ABOUT THIS EXERCISE: In the entries below, find the line with "C2: none -> 4700uF (plus N003, minus VA)" and the line with "R1: 1k (N003, VA) -> none". Return those two lines and all lines between them, exactly.

ENTRIES PROVIDED:
========================================

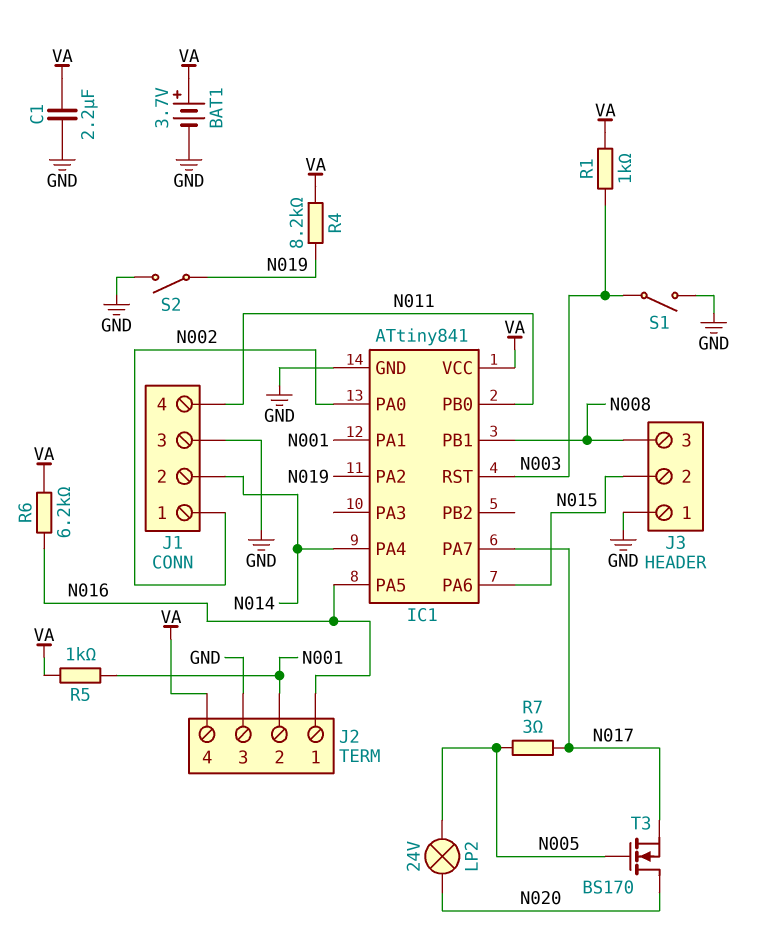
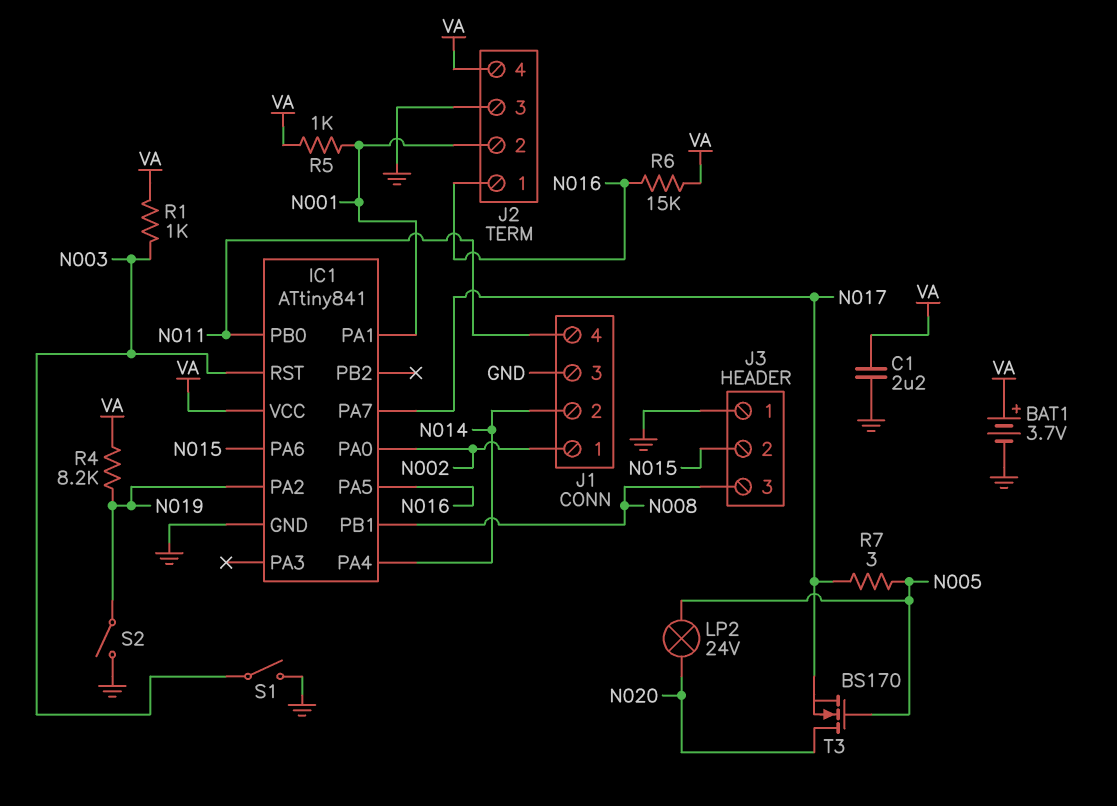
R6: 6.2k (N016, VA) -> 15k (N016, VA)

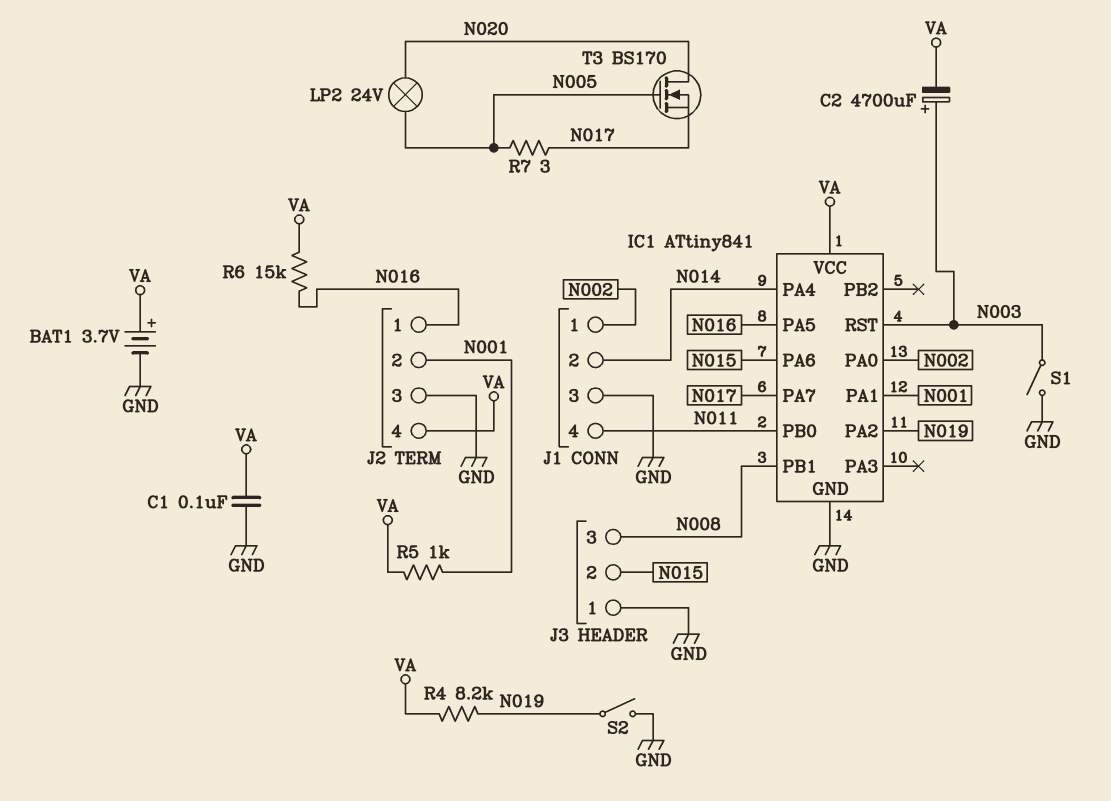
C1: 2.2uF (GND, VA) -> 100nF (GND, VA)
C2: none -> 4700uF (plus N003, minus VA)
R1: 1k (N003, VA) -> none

========================================

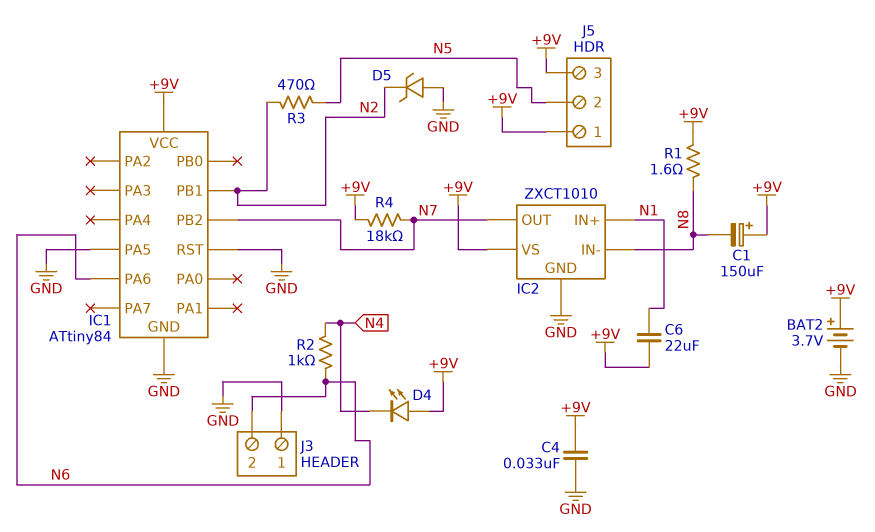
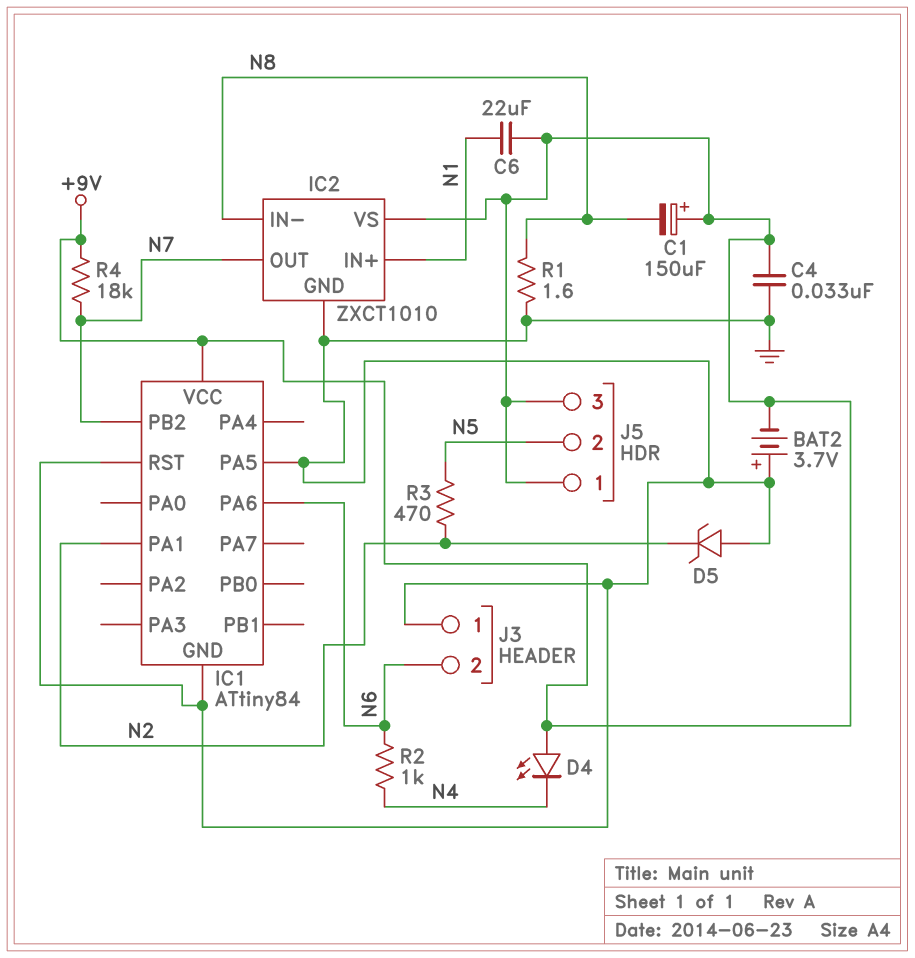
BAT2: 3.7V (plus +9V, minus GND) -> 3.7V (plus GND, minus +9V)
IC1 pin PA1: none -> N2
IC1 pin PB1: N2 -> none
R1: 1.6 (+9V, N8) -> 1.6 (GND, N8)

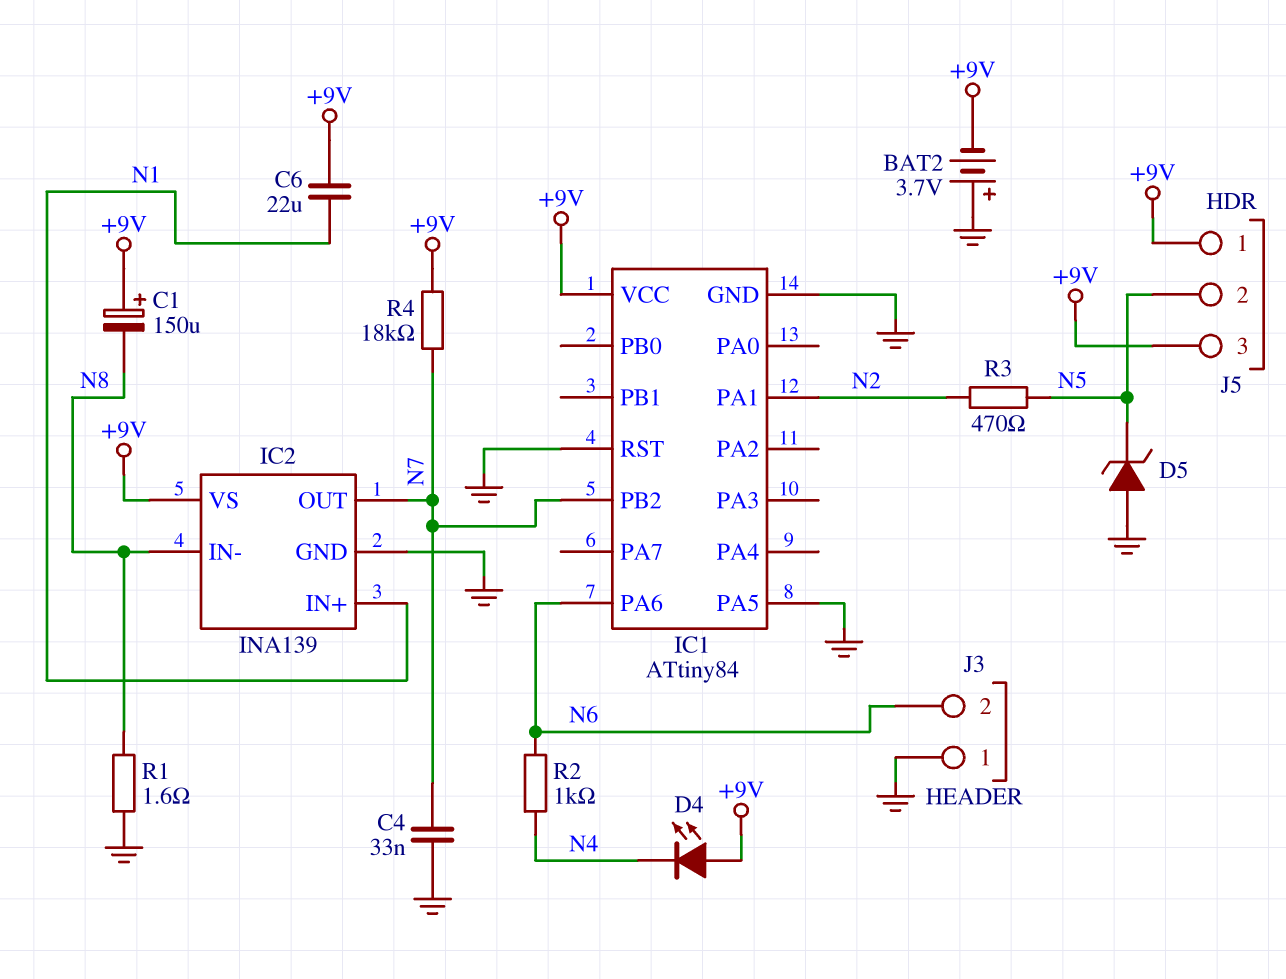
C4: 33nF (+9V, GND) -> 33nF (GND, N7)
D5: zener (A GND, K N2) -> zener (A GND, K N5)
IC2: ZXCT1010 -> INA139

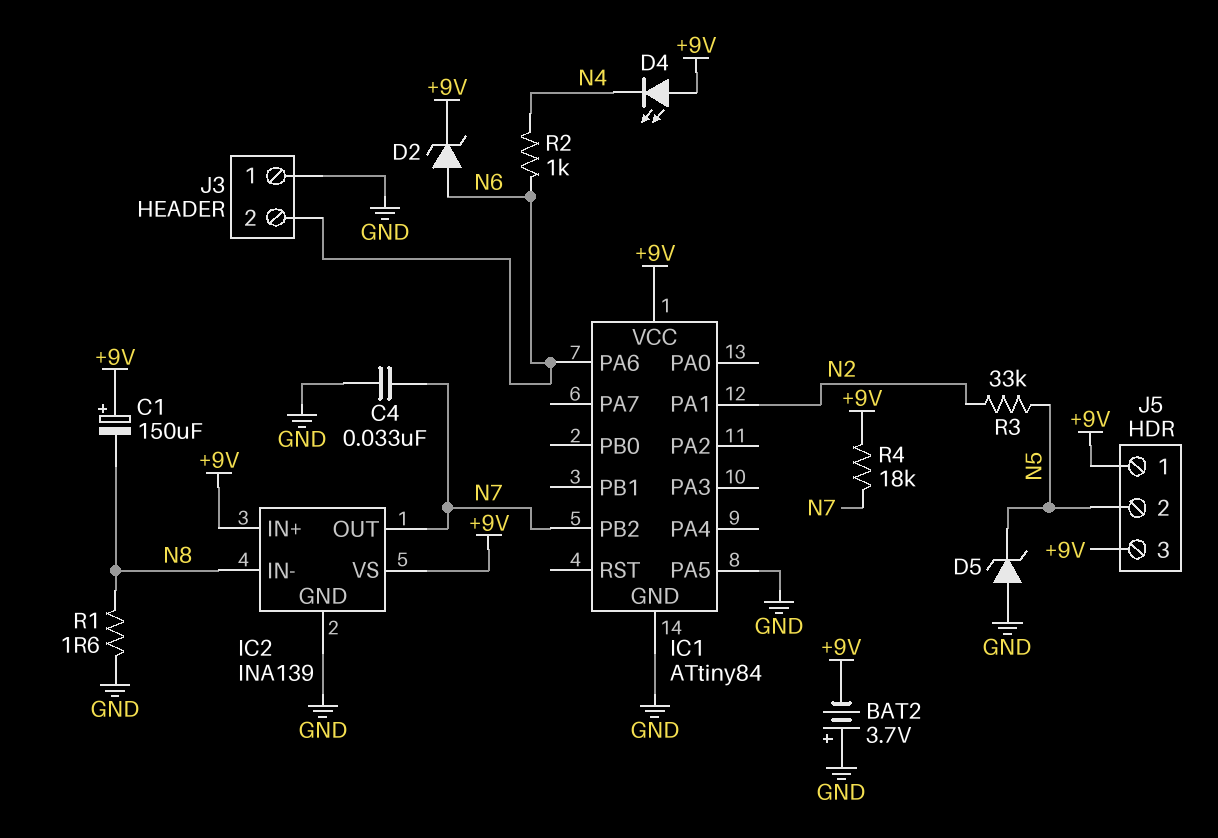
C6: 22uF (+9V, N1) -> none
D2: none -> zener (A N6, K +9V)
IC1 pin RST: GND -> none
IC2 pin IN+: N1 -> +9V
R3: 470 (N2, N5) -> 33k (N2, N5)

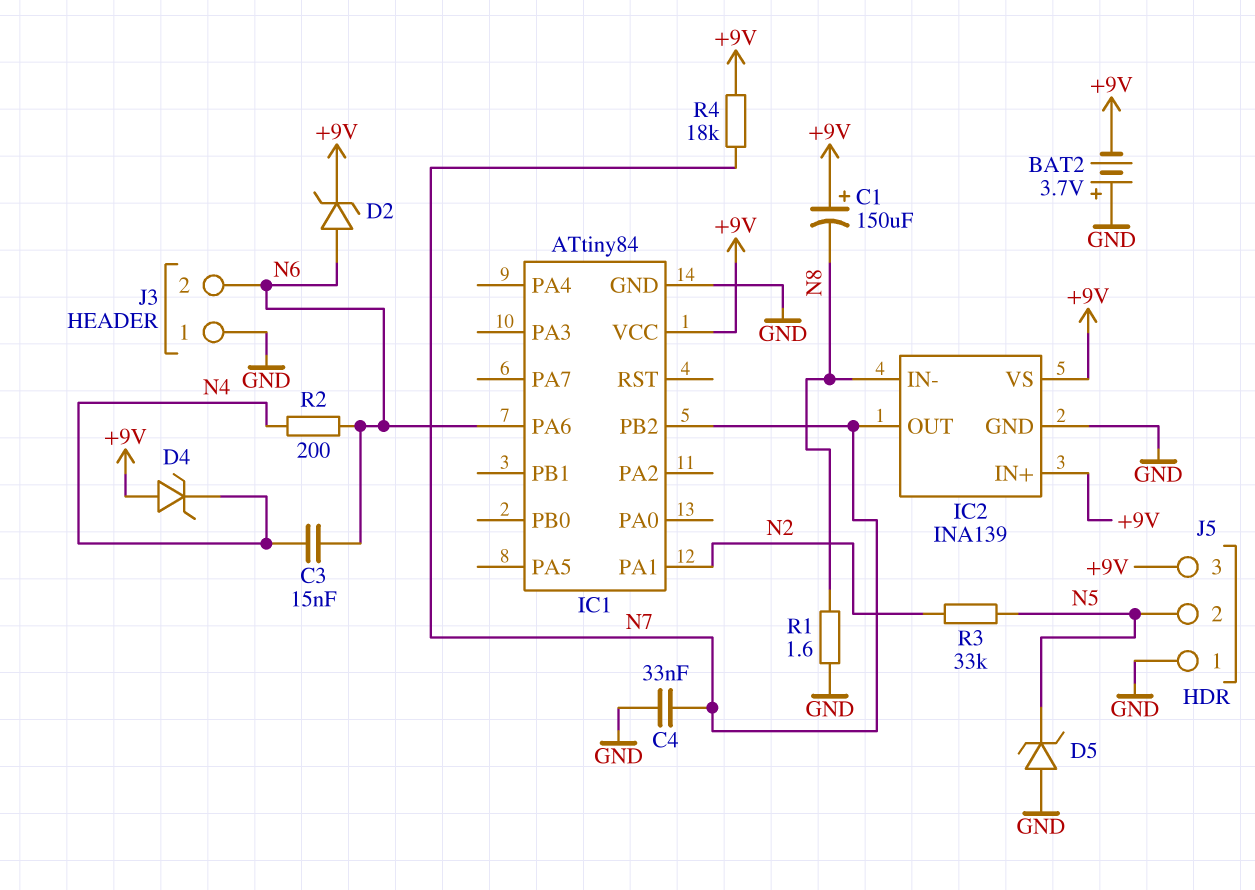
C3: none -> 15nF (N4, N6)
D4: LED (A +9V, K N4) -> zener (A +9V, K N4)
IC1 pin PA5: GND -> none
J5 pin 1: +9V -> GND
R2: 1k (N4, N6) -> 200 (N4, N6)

========================================

PROBLEM SOLUTION:
C2: none -> 4700uF (plus N003, minus VA)
R1: 1k (N003, VA) -> none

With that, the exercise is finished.